DATA FOR THE TASK:
----
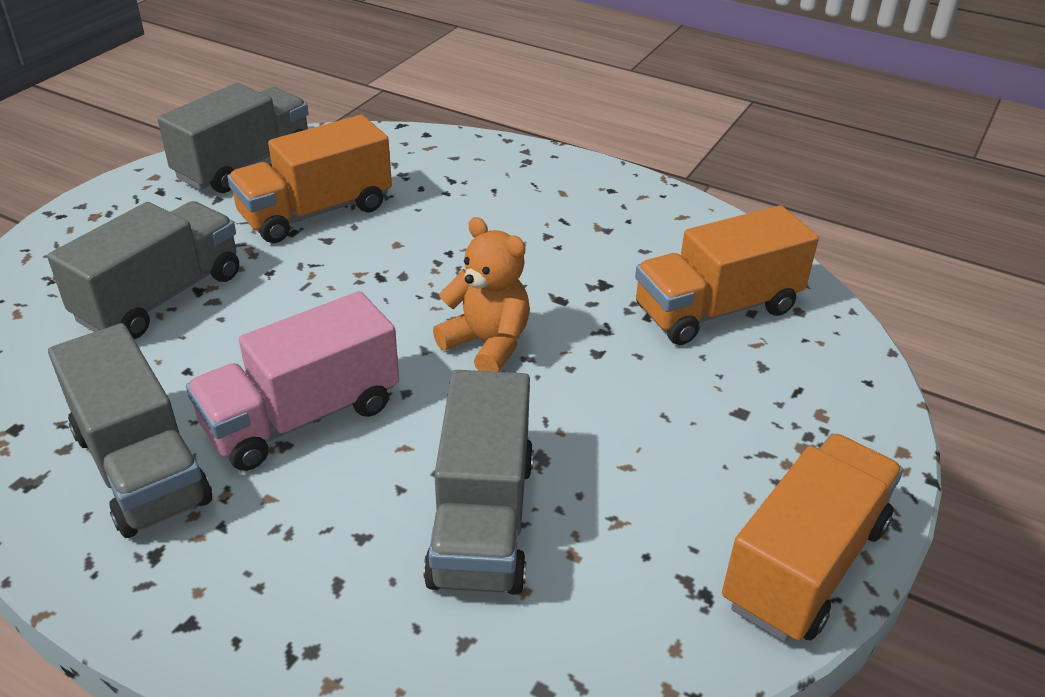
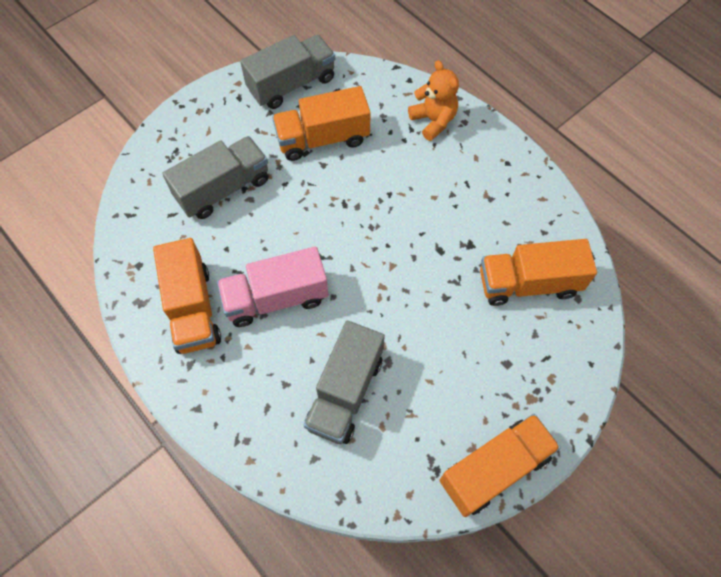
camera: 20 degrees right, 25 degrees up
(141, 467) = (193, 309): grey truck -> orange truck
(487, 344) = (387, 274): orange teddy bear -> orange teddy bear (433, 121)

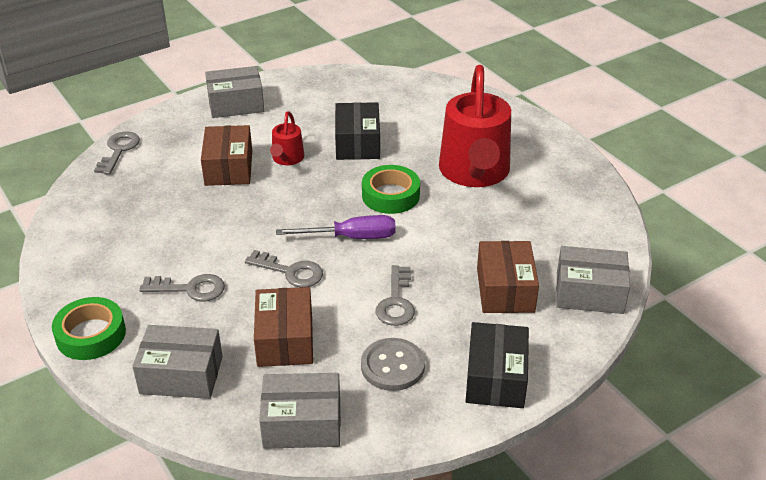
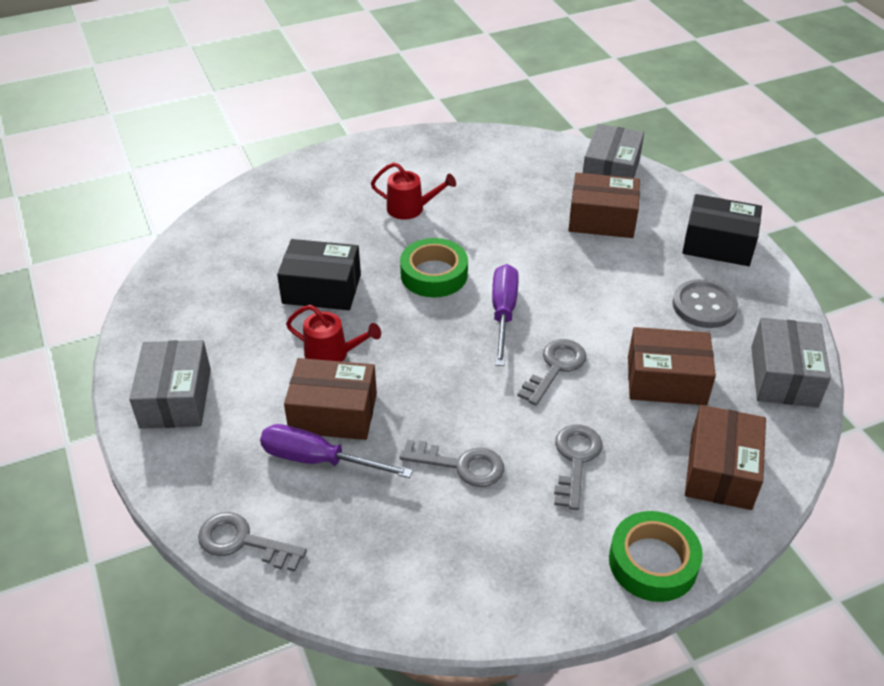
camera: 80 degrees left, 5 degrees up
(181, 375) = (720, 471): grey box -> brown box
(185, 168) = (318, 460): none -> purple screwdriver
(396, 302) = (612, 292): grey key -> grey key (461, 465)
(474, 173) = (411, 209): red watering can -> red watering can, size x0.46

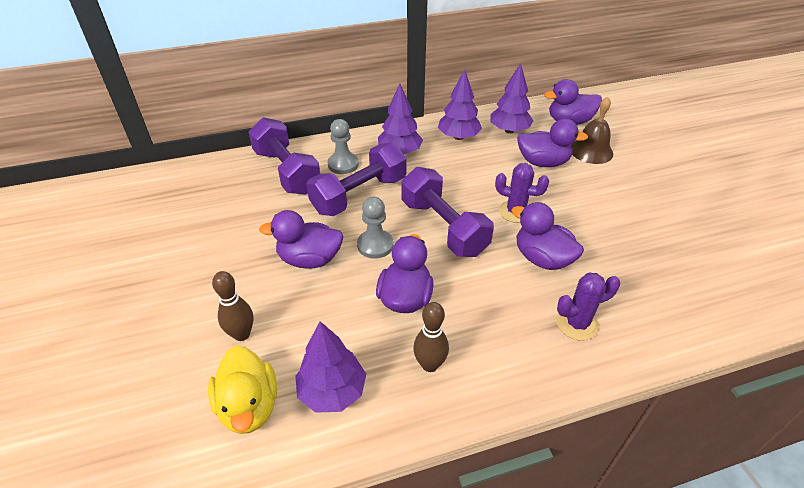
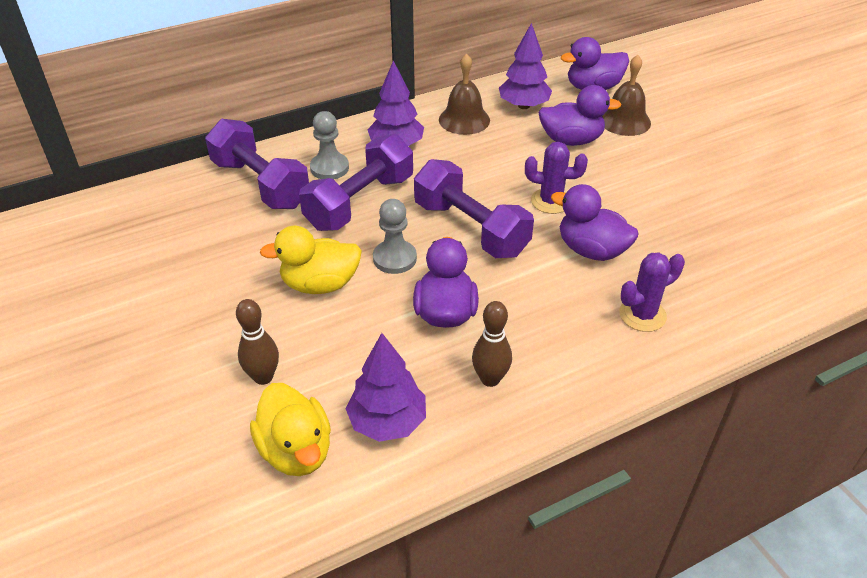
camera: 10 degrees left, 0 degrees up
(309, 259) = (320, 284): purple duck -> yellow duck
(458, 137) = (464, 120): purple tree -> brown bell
----
PROBLEM STATEMENT:
Your answer must be an exact copy of the listing, with every picture omitted.

RESPONSE BELOW:
camera: 20 degrees right, 25 degrees up
(141, 467) = (193, 309): grey truck -> orange truck
(487, 344) = (387, 274): orange teddy bear -> orange teddy bear (433, 121)

camera: 80 degrees left, 5 degrees up
(181, 375) = (720, 471): grey box -> brown box
(185, 168) = (318, 460): none -> purple screwdriver
(396, 302) = (612, 292): grey key -> grey key (461, 465)
(474, 173) = (411, 209): red watering can -> red watering can, size x0.46

camera: 10 degrees left, 0 degrees up
(309, 259) = (320, 284): purple duck -> yellow duck
(458, 137) = (464, 120): purple tree -> brown bell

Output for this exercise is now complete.